(Supplied records begins)

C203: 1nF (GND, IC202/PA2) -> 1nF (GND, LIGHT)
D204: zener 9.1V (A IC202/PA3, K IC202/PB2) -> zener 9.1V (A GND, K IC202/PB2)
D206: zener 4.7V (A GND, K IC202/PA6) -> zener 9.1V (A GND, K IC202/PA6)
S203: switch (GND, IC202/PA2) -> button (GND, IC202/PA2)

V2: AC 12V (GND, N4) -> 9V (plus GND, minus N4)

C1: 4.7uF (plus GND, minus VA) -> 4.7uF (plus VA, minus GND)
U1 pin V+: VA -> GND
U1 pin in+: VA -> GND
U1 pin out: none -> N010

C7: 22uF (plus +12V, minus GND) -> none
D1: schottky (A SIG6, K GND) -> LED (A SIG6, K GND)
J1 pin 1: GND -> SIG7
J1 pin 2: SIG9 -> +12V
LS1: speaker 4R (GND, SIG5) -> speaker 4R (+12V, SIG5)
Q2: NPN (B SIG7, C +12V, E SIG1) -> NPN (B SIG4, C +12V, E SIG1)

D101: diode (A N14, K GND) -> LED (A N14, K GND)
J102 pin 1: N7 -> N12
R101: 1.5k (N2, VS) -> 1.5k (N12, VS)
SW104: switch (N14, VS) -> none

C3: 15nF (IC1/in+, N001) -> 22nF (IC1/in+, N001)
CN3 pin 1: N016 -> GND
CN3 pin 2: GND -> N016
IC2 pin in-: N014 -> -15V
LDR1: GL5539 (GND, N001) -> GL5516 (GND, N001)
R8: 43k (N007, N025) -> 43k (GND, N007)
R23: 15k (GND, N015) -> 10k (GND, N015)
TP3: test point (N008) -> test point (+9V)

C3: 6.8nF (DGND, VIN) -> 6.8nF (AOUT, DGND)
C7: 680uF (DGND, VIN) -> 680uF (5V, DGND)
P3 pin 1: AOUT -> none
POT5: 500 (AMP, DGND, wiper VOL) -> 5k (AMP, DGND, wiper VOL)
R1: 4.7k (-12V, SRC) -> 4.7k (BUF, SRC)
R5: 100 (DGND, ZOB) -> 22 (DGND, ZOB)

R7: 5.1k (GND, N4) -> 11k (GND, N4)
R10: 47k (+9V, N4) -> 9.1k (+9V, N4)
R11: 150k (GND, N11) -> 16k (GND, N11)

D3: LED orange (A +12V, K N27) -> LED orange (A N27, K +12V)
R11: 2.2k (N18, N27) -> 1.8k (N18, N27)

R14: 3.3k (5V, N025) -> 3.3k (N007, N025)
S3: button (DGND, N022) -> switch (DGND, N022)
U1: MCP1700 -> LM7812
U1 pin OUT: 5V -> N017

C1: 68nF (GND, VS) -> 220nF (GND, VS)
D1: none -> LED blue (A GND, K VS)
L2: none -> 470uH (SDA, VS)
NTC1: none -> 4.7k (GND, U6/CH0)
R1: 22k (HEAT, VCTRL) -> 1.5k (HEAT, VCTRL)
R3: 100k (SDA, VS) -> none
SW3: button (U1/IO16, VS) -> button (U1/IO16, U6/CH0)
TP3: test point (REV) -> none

(Supplied records ends)

| What is being asked |
Extract the listing in its entirety, matching it exactly.

| Result below |
C203: 1nF (GND, IC202/PA2) -> 1nF (GND, LIGHT)
D204: zener 9.1V (A IC202/PA3, K IC202/PB2) -> zener 9.1V (A GND, K IC202/PB2)
D206: zener 4.7V (A GND, K IC202/PA6) -> zener 9.1V (A GND, K IC202/PA6)
S203: switch (GND, IC202/PA2) -> button (GND, IC202/PA2)

V2: AC 12V (GND, N4) -> 9V (plus GND, minus N4)

C1: 4.7uF (plus GND, minus VA) -> 4.7uF (plus VA, minus GND)
U1 pin V+: VA -> GND
U1 pin in+: VA -> GND
U1 pin out: none -> N010

C7: 22uF (plus +12V, minus GND) -> none
D1: schottky (A SIG6, K GND) -> LED (A SIG6, K GND)
J1 pin 1: GND -> SIG7
J1 pin 2: SIG9 -> +12V
LS1: speaker 4R (GND, SIG5) -> speaker 4R (+12V, SIG5)
Q2: NPN (B SIG7, C +12V, E SIG1) -> NPN (B SIG4, C +12V, E SIG1)

D101: diode (A N14, K GND) -> LED (A N14, K GND)
J102 pin 1: N7 -> N12
R101: 1.5k (N2, VS) -> 1.5k (N12, VS)
SW104: switch (N14, VS) -> none

C3: 15nF (IC1/in+, N001) -> 22nF (IC1/in+, N001)
CN3 pin 1: N016 -> GND
CN3 pin 2: GND -> N016
IC2 pin in-: N014 -> -15V
LDR1: GL5539 (GND, N001) -> GL5516 (GND, N001)
R8: 43k (N007, N025) -> 43k (GND, N007)
R23: 15k (GND, N015) -> 10k (GND, N015)
TP3: test point (N008) -> test point (+9V)

C3: 6.8nF (DGND, VIN) -> 6.8nF (AOUT, DGND)
C7: 680uF (DGND, VIN) -> 680uF (5V, DGND)
P3 pin 1: AOUT -> none
POT5: 500 (AMP, DGND, wiper VOL) -> 5k (AMP, DGND, wiper VOL)
R1: 4.7k (-12V, SRC) -> 4.7k (BUF, SRC)
R5: 100 (DGND, ZOB) -> 22 (DGND, ZOB)

R7: 5.1k (GND, N4) -> 11k (GND, N4)
R10: 47k (+9V, N4) -> 9.1k (+9V, N4)
R11: 150k (GND, N11) -> 16k (GND, N11)

D3: LED orange (A +12V, K N27) -> LED orange (A N27, K +12V)
R11: 2.2k (N18, N27) -> 1.8k (N18, N27)

R14: 3.3k (5V, N025) -> 3.3k (N007, N025)
S3: button (DGND, N022) -> switch (DGND, N022)
U1: MCP1700 -> LM7812
U1 pin OUT: 5V -> N017

C1: 68nF (GND, VS) -> 220nF (GND, VS)
D1: none -> LED blue (A GND, K VS)
L2: none -> 470uH (SDA, VS)
NTC1: none -> 4.7k (GND, U6/CH0)
R1: 22k (HEAT, VCTRL) -> 1.5k (HEAT, VCTRL)
R3: 100k (SDA, VS) -> none
SW3: button (U1/IO16, VS) -> button (U1/IO16, U6/CH0)
TP3: test point (REV) -> none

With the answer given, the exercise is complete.